* Revision comparison data *
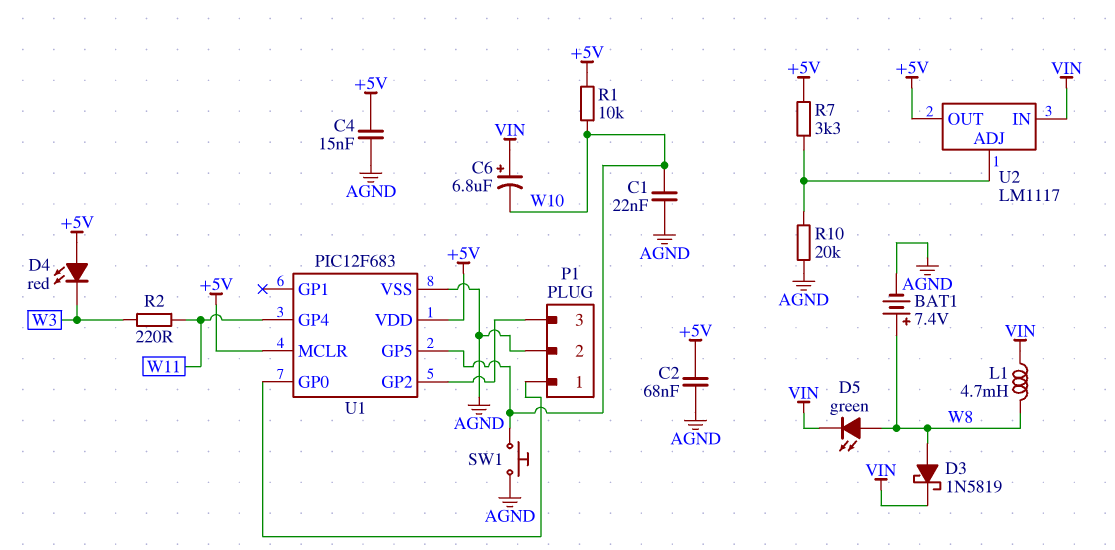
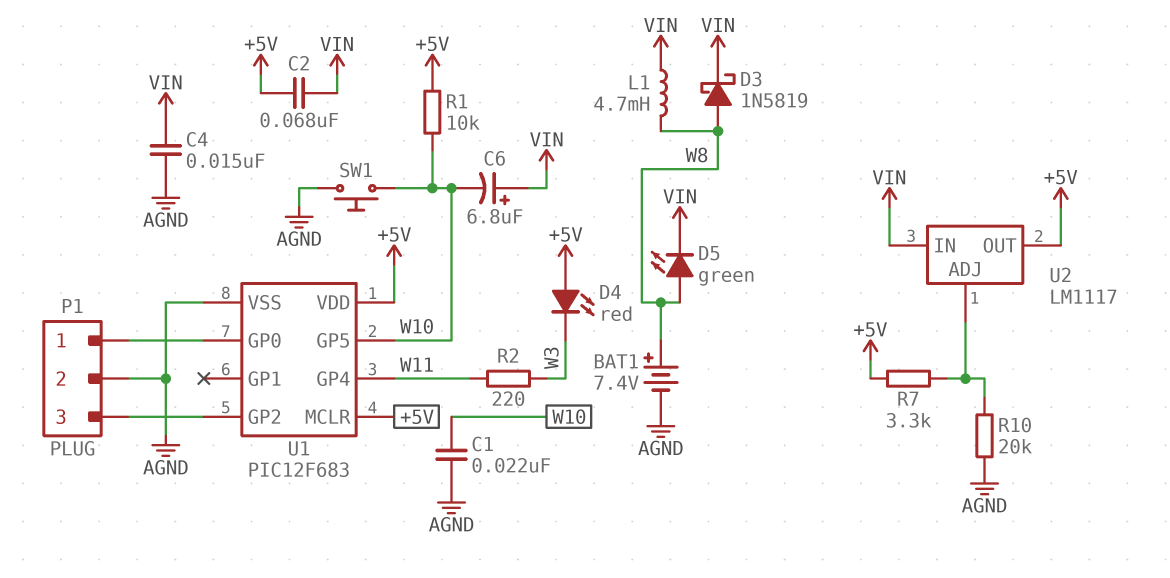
C2: 68nF (+5V, AGND) -> 68nF (+5V, VIN)
C4: 15nF (+5V, AGND) -> 15nF (AGND, VIN)

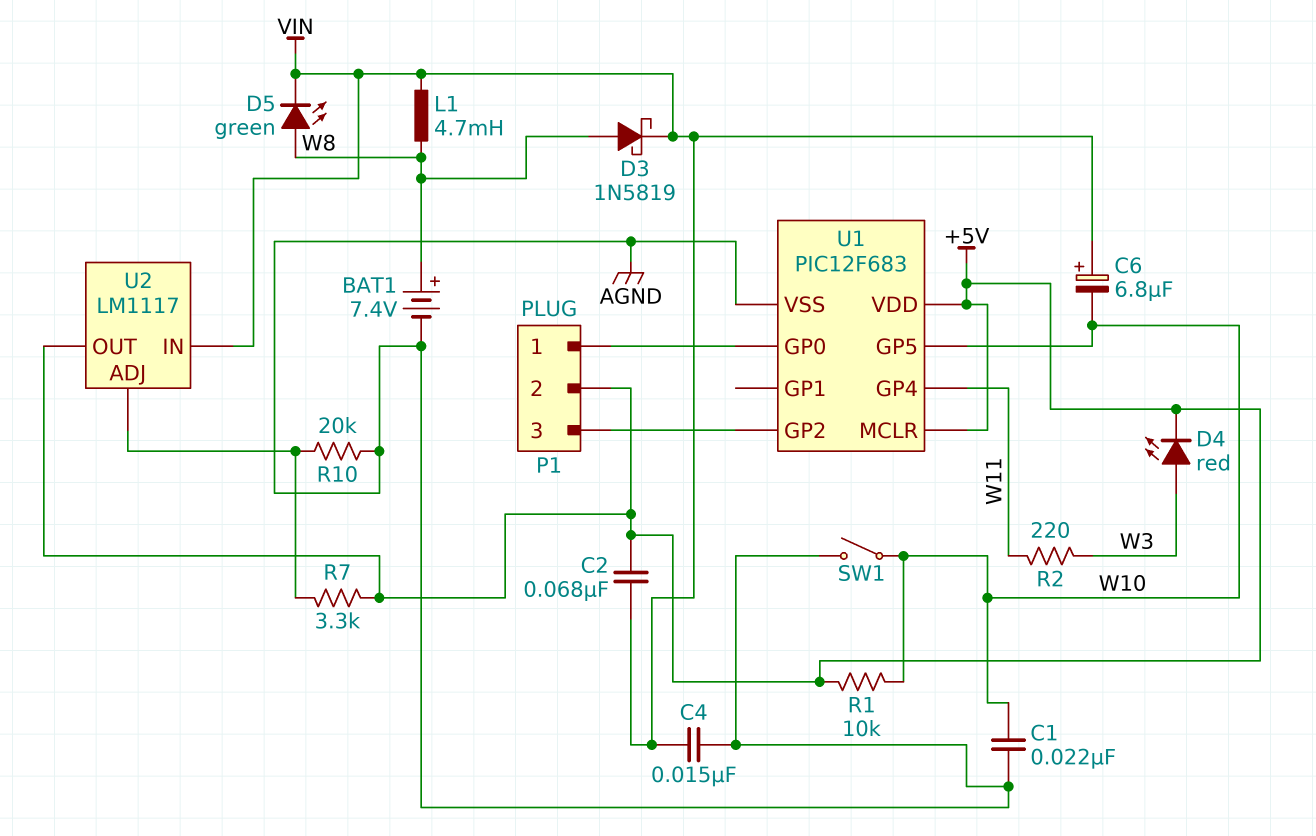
D4: LED red (A +5V, K W3) -> LED red (A W3, K +5V)
P1 pin 2: AGND -> +5V
SW1: button (AGND, W10) -> switch (AGND, W10)

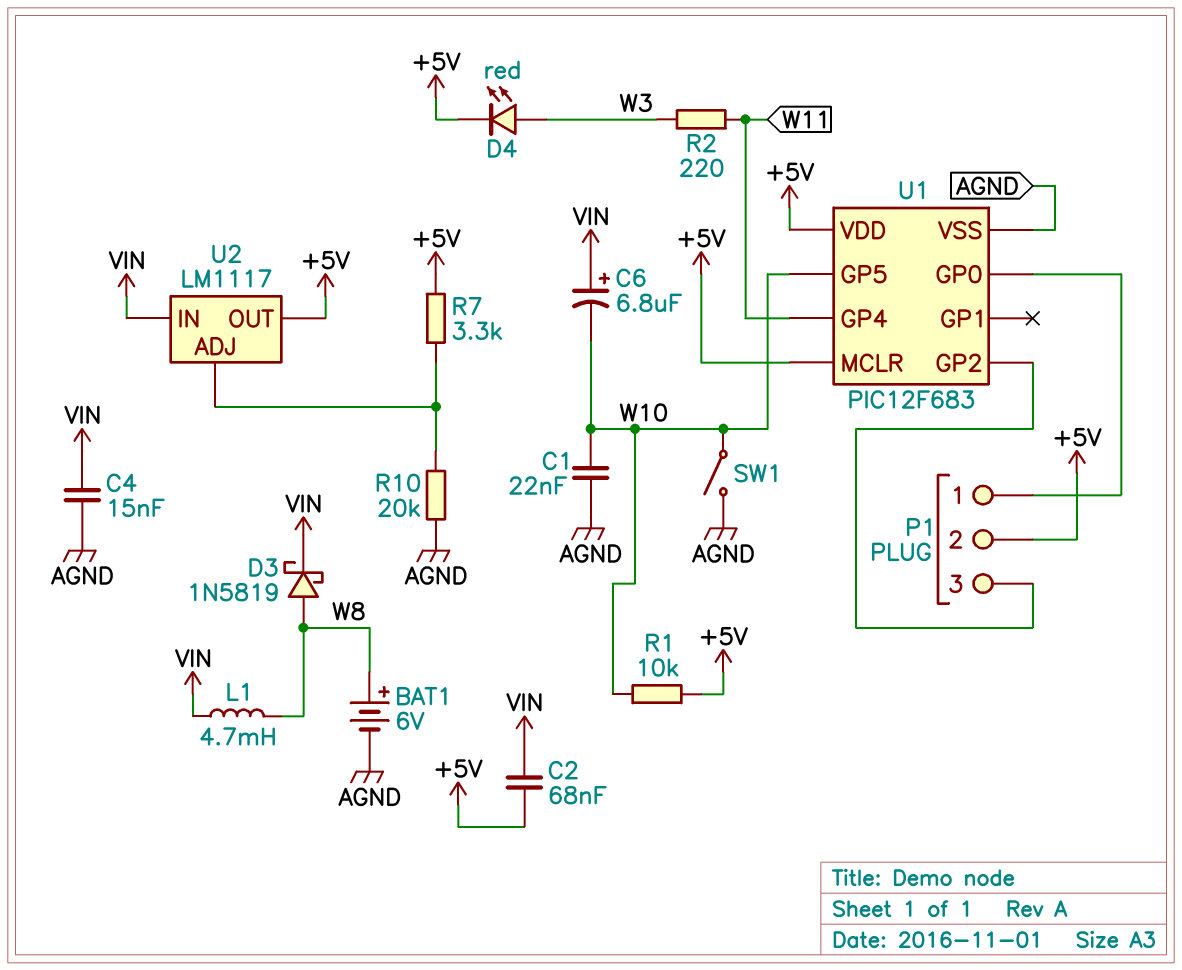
BAT1: 7.4V (plus W8, minus AGND) -> 6V (plus W8, minus AGND)
D5: LED green (A W8, K VIN) -> none

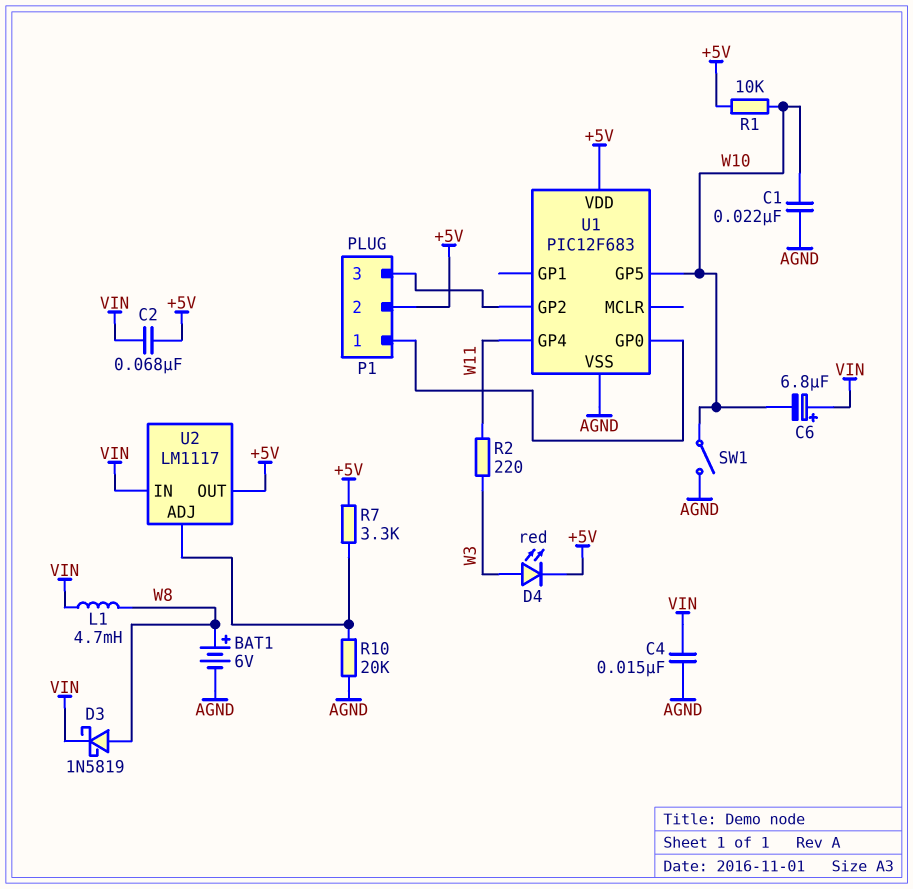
U1 pin MCLR: +5V -> none

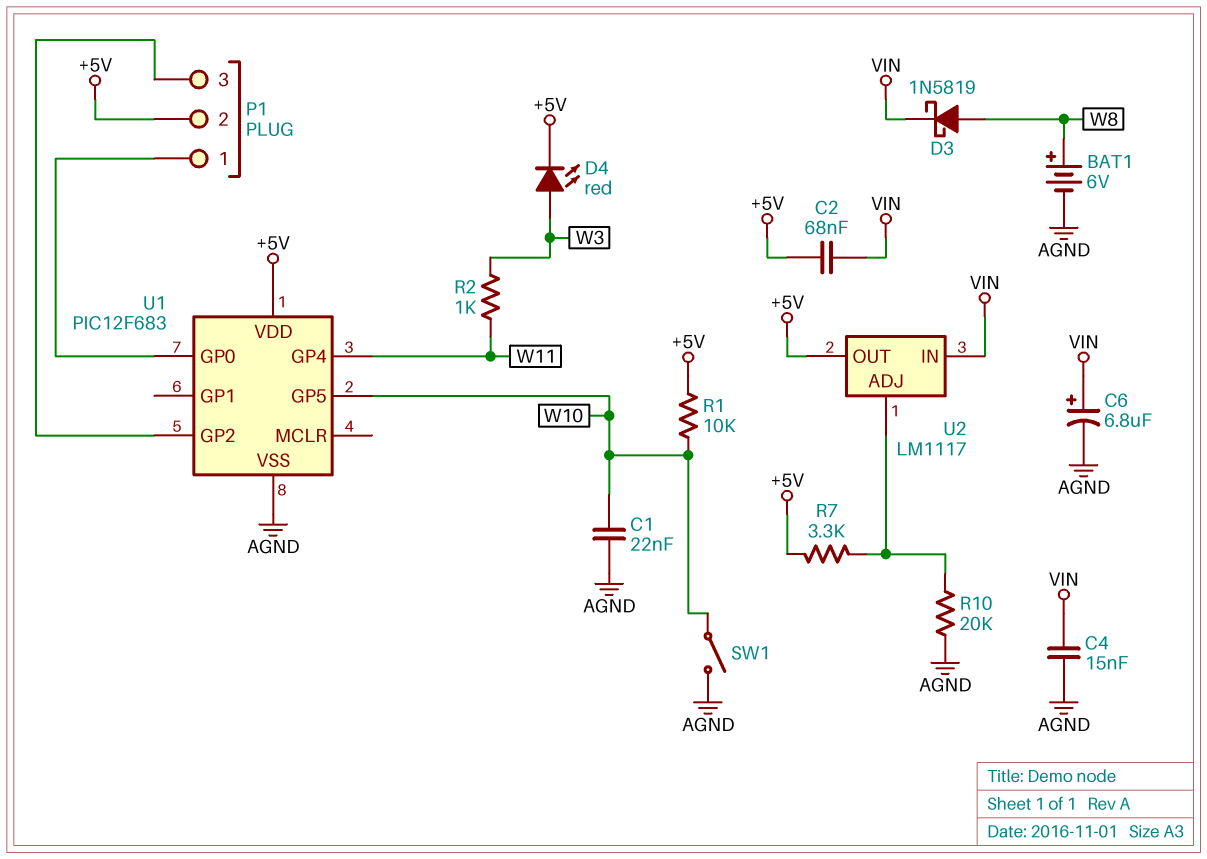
C6: 6.8uF (plus VIN, minus W10) -> 6.8uF (plus VIN, minus AGND)
L1: 4.7mH (VIN, W8) -> none
R2: 220 (W3, W11) -> 1k (W3, W11)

* Task to complete *
Beginning with the line that has "P1 pin 2: AGND -> +5V", repeat each remaining line of the data above word for word, keeping pictures out.

* Reply *
P1 pin 2: AGND -> +5V
SW1: button (AGND, W10) -> switch (AGND, W10)

BAT1: 7.4V (plus W8, minus AGND) -> 6V (plus W8, minus AGND)
D5: LED green (A W8, K VIN) -> none

U1 pin MCLR: +5V -> none

C6: 6.8uF (plus VIN, minus W10) -> 6.8uF (plus VIN, minus AGND)
L1: 4.7mH (VIN, W8) -> none
R2: 220 (W3, W11) -> 1k (W3, W11)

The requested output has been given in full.